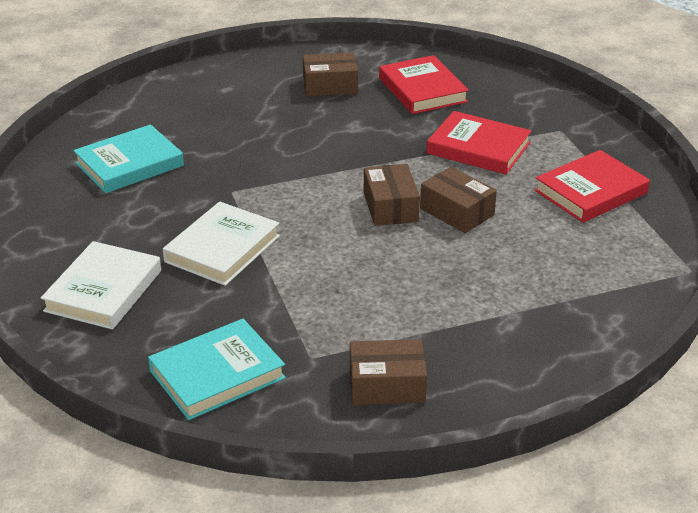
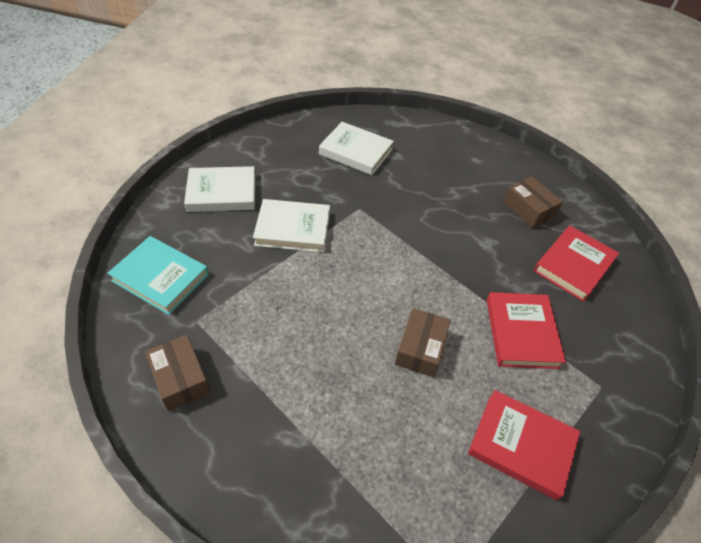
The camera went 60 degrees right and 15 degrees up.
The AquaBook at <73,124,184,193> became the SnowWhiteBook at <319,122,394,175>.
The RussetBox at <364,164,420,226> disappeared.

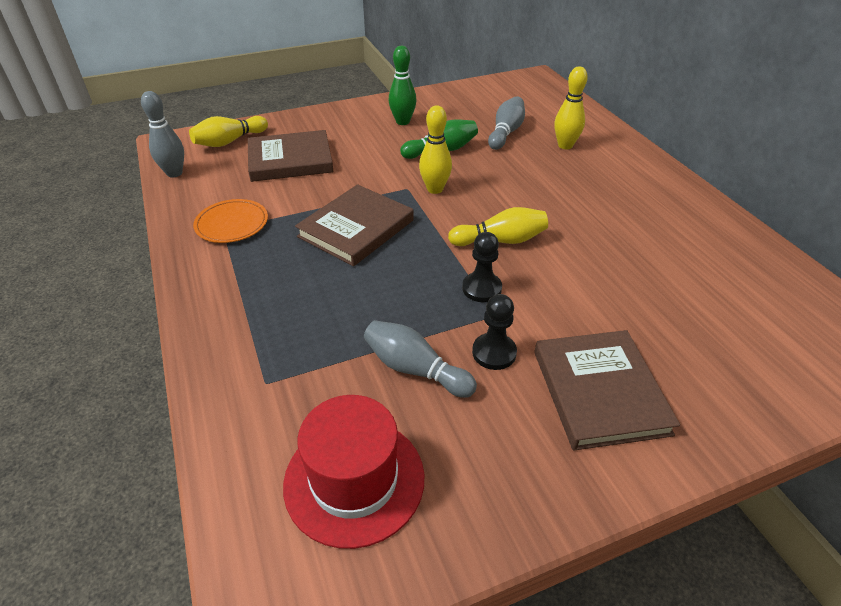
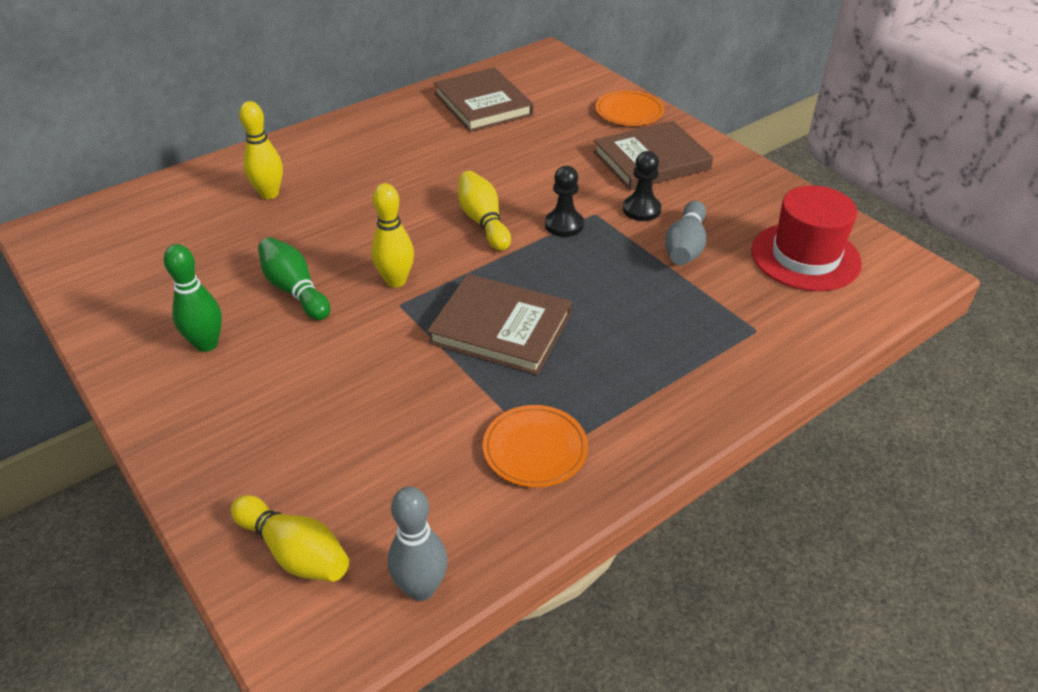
The camera went 105 degrees left and 0 degrees up.
The RussetBook moved from <248,130,334,182> to <434,68,534,132>.
The BrightOrangeDinnerPlate at <596,91,664,126> appeared.
The AshGreyBowlingPin at <488,97,525,150> disappeared.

....

- **WHAT THE EXERCISE ASKS**
Set down the material word for word, and drop every picture from it.

- **ANSWER SECTION**
The camera went 60 degrees right and 15 degrees up.
The AquaBook at <73,124,184,193> became the SnowWhiteBook at <319,122,394,175>.
The RussetBox at <364,164,420,226> disappeared.

The camera went 105 degrees left and 0 degrees up.
The RussetBook moved from <248,130,334,182> to <434,68,534,132>.
The BrightOrangeDinnerPlate at <596,91,664,126> appeared.
The AshGreyBowlingPin at <488,97,525,150> disappeared.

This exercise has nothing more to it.